**Directions for this task**
All of the data that follows should be retyped exactly as it appears.

**Study material**
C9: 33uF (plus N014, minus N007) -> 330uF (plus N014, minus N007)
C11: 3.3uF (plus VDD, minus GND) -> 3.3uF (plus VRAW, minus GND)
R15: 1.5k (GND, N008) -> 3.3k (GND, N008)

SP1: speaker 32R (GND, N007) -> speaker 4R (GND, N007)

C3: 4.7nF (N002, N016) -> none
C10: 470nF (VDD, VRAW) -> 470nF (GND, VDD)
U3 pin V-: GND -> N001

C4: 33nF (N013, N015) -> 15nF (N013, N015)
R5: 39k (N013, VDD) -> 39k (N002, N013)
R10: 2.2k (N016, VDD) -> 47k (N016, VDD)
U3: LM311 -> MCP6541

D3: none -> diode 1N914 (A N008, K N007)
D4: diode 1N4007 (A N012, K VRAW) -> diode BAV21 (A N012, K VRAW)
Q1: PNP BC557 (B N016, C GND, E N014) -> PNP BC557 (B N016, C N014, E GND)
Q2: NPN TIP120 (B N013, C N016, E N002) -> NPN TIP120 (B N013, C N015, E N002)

**Solved exercise**
C9: 33uF (plus N014, minus N007) -> 330uF (plus N014, minus N007)
C11: 3.3uF (plus VDD, minus GND) -> 3.3uF (plus VRAW, minus GND)
R15: 1.5k (GND, N008) -> 3.3k (GND, N008)

SP1: speaker 32R (GND, N007) -> speaker 4R (GND, N007)

C3: 4.7nF (N002, N016) -> none
C10: 470nF (VDD, VRAW) -> 470nF (GND, VDD)
U3 pin V-: GND -> N001

C4: 33nF (N013, N015) -> 15nF (N013, N015)
R5: 39k (N013, VDD) -> 39k (N002, N013)
R10: 2.2k (N016, VDD) -> 47k (N016, VDD)
U3: LM311 -> MCP6541

D3: none -> diode 1N914 (A N008, K N007)
D4: diode 1N4007 (A N012, K VRAW) -> diode BAV21 (A N012, K VRAW)
Q1: PNP BC557 (B N016, C GND, E N014) -> PNP BC557 (B N016, C N014, E GND)
Q2: NPN TIP120 (B N013, C N016, E N002) -> NPN TIP120 (B N013, C N015, E N002)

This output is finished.